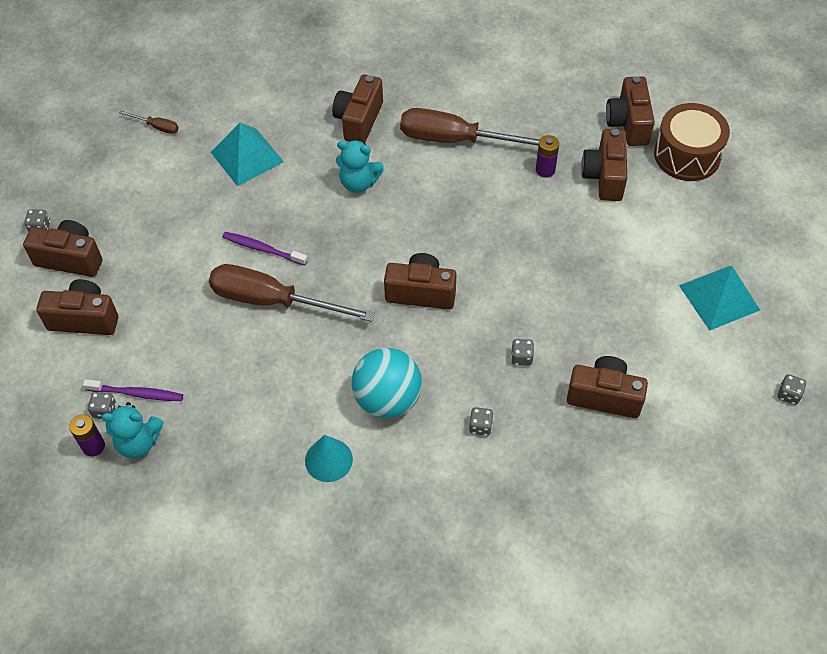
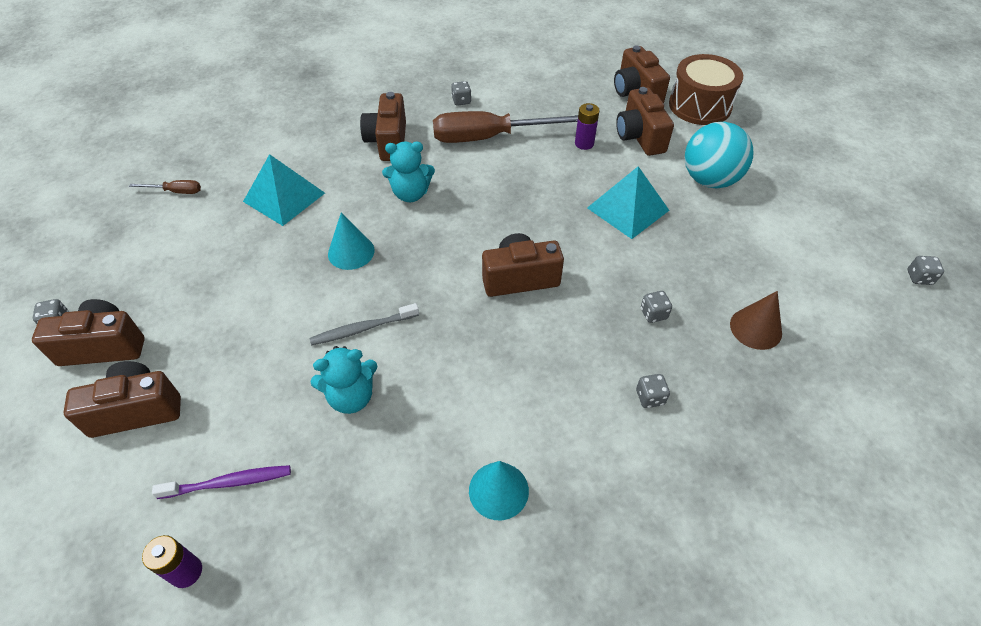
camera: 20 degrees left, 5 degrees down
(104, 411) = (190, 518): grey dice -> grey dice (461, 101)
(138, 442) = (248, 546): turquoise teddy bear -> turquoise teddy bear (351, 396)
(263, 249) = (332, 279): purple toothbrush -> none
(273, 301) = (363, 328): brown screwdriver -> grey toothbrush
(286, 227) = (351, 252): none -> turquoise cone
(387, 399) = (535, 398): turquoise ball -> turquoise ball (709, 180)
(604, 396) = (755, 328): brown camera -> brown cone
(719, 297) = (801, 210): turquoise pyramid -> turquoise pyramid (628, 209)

+--

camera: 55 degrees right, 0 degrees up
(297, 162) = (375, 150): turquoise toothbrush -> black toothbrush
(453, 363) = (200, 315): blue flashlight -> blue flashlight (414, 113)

+--

EXERCISE PROMPT: From the entries above, give again exactly the lines running from the line with "camera: 20 degrees left, 5 degrees down" to the line with "(604, 396) = (755, 328): brown"; include both of those lines.

TASK ANSWER:
camera: 20 degrees left, 5 degrees down
(104, 411) = (190, 518): grey dice -> grey dice (461, 101)
(138, 442) = (248, 546): turquoise teddy bear -> turquoise teddy bear (351, 396)
(263, 249) = (332, 279): purple toothbrush -> none
(273, 301) = (363, 328): brown screwdriver -> grey toothbrush
(286, 227) = (351, 252): none -> turquoise cone
(387, 399) = (535, 398): turquoise ball -> turquoise ball (709, 180)
(604, 396) = (755, 328): brown camera -> brown cone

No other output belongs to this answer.